GIVEN DATA:
#####
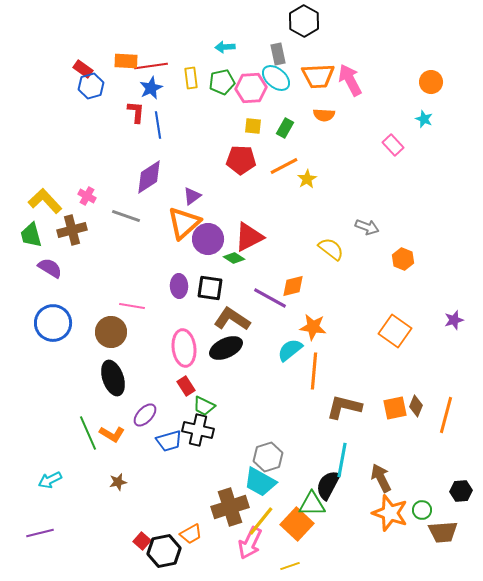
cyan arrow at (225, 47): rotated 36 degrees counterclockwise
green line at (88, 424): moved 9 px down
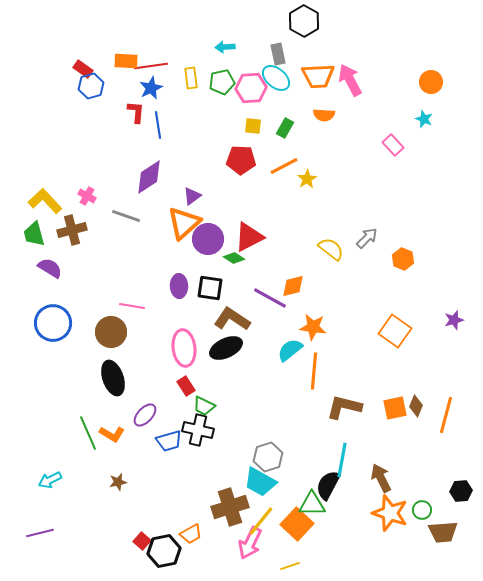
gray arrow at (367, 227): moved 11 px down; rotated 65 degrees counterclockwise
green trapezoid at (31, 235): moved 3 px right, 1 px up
#####
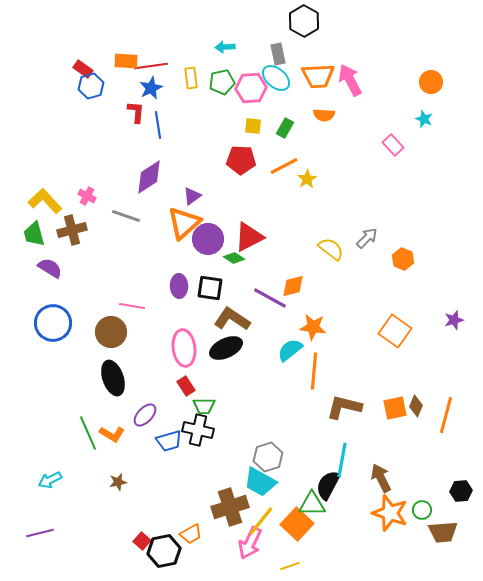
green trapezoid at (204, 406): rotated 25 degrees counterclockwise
#####
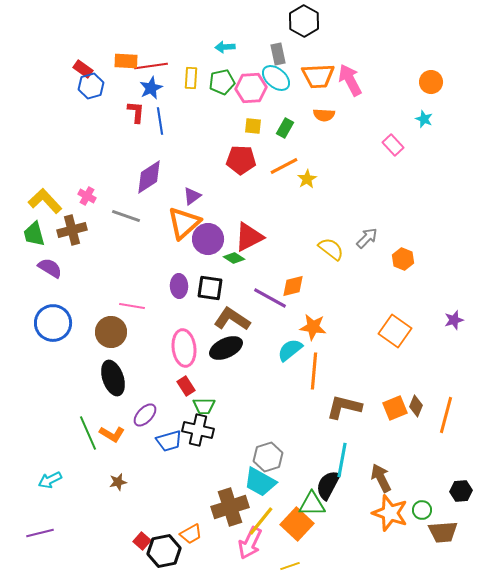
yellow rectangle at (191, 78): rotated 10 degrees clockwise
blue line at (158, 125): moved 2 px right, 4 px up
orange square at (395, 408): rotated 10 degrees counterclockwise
#####
Lay out as a Markdown table with columns No. and Line the lines from the line with "gray arrow at" to the line with "green trapezoid at (31, 235): moved", leaving out any blank lines.

REPLY:
| No. | Line |
|---|---|
| 1 | gray arrow at (367, 227): moved 11 px down; rotated 65 degrees counterclockwise |
| 2 | green trapezoid at (31, 235): moved 3 px right, 1 px up |